EXERCISE REQUIREMENTS
All of the listing, from first line to last, should be output exactly; the pictures stay out.

┌─ DATASET ENTRIES

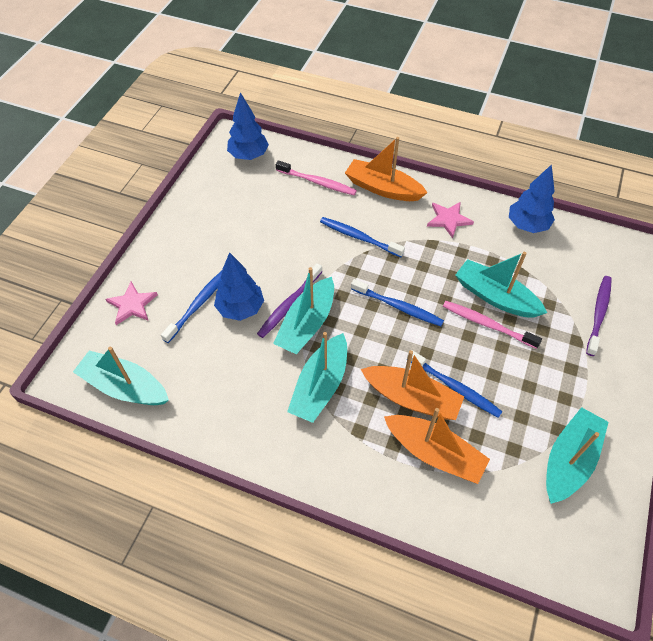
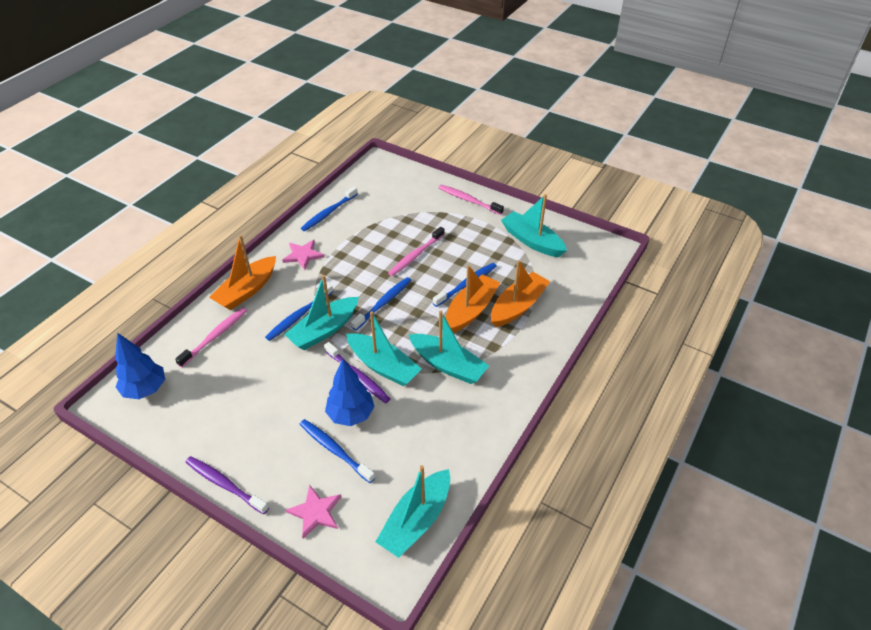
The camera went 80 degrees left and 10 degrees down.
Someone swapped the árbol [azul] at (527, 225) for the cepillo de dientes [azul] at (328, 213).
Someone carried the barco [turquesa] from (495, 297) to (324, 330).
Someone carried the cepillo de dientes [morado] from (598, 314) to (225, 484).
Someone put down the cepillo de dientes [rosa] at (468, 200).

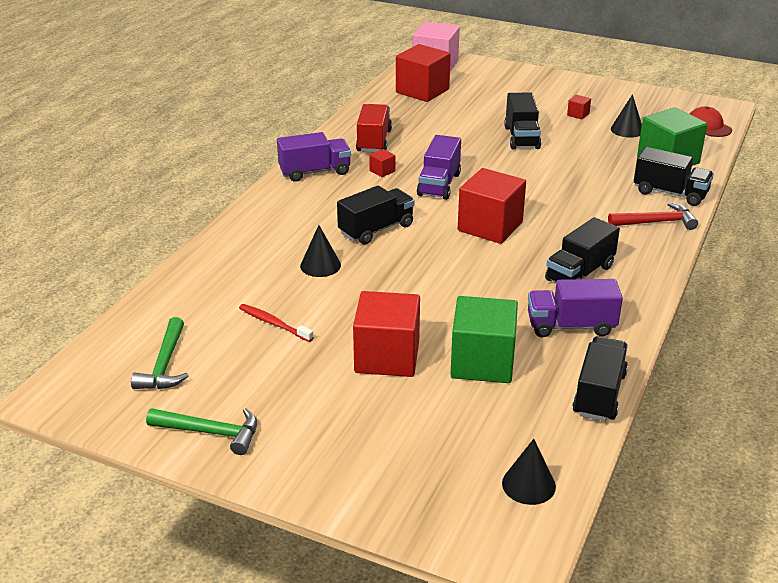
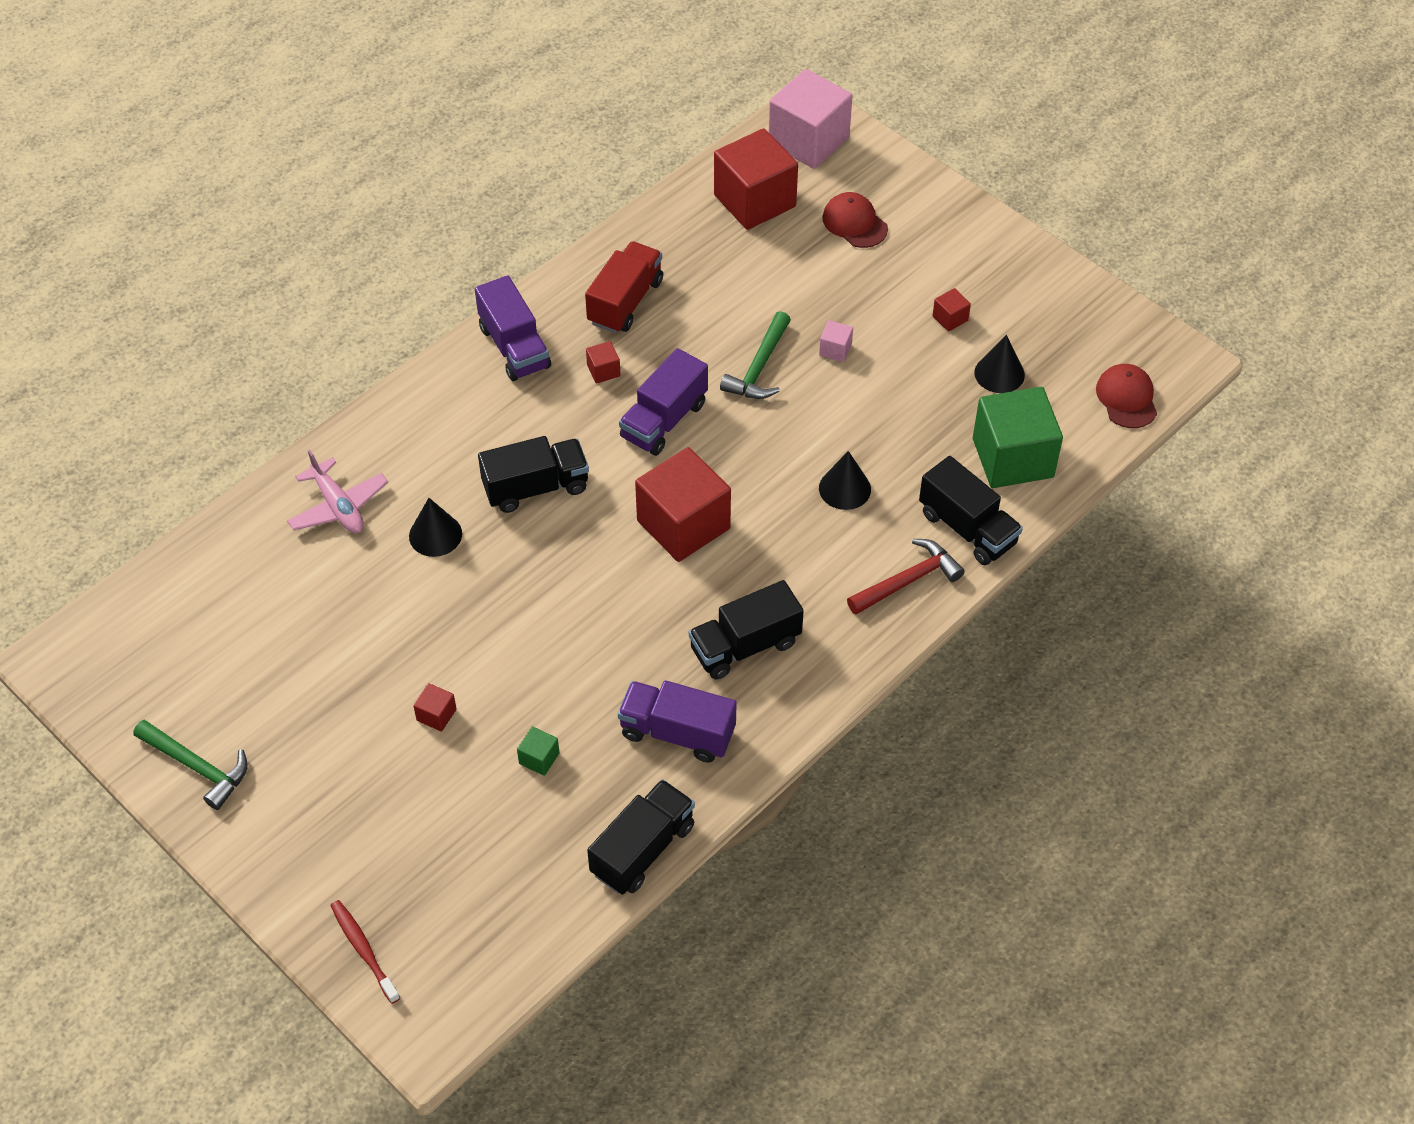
The camera went 20 degrees right and 20 degrees up.
Someone swapped the camión [negro] at (521, 137) for the cubo [rosa] at (835, 350).
Someone rotated the camión [morado] at (315, 172) by 60 degrees clockwise.
Someone rotated the martillo [rojo] at (656, 222) by 45 degrees counterclockwise.
Someone scaled the cubo [rojo] at (387, 357) by 0.41.
Someone scaled the cubo [verde] at (482, 362) by 0.41.
Someone carried the cepillo de dientes [rojo] from (274, 323) to (364, 950).
Someone carried the martillo [verde] from (165, 364) to (759, 367).
Someone carried the cono [negro] from (528, 484) to (844, 488).
Someone put down the gorra [rojo] at (854, 223).
Someone put down the avión [rosa] at (338, 506).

└─

RESULT FOR THIS EXERCISE
The camera went 80 degrees left and 10 degrees down.
Someone swapped the árbol [azul] at (527, 225) for the cepillo de dientes [azul] at (328, 213).
Someone carried the barco [turquesa] from (495, 297) to (324, 330).
Someone carried the cepillo de dientes [morado] from (598, 314) to (225, 484).
Someone put down the cepillo de dientes [rosa] at (468, 200).

The camera went 20 degrees right and 20 degrees up.
Someone swapped the camión [negro] at (521, 137) for the cubo [rosa] at (835, 350).
Someone rotated the camión [morado] at (315, 172) by 60 degrees clockwise.
Someone rotated the martillo [rojo] at (656, 222) by 45 degrees counterclockwise.
Someone scaled the cubo [rojo] at (387, 357) by 0.41.
Someone scaled the cubo [verde] at (482, 362) by 0.41.
Someone carried the cepillo de dientes [rojo] from (274, 323) to (364, 950).
Someone carried the martillo [verde] from (165, 364) to (759, 367).
Someone carried the cono [negro] from (528, 484) to (844, 488).
Someone put down the gorra [rojo] at (854, 223).
Someone put down the avión [rosa] at (338, 506).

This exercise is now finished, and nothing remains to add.